■ Exercise objective ■
Give the number of lines in the listing that contain the word "VRAW", and nothing besides.

________________

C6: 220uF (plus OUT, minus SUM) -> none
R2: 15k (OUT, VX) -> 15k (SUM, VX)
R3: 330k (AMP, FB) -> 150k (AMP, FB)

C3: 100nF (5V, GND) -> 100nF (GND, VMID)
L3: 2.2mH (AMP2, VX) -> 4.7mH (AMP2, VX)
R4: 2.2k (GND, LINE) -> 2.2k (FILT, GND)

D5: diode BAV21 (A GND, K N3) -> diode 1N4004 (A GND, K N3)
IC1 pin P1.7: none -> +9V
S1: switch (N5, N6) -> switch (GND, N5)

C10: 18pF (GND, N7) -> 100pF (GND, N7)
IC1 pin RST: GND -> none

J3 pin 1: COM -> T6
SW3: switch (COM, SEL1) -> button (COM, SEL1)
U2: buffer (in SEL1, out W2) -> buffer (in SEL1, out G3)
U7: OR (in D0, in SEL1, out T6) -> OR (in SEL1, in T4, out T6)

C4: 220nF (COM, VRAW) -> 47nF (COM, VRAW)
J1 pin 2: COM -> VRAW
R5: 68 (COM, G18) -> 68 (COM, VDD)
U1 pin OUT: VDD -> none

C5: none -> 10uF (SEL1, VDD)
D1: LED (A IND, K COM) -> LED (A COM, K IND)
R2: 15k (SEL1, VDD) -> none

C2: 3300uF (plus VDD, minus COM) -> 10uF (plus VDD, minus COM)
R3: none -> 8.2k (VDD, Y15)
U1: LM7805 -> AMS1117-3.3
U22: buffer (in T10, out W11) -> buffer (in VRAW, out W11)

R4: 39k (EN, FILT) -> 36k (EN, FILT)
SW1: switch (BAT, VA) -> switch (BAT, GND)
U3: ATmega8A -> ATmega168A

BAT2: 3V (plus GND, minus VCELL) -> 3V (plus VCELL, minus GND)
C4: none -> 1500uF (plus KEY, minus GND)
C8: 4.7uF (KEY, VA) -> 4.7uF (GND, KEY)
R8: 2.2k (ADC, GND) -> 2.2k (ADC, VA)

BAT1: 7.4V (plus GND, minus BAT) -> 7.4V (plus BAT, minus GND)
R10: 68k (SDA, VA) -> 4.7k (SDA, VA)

________________

■ Solved problem ■
3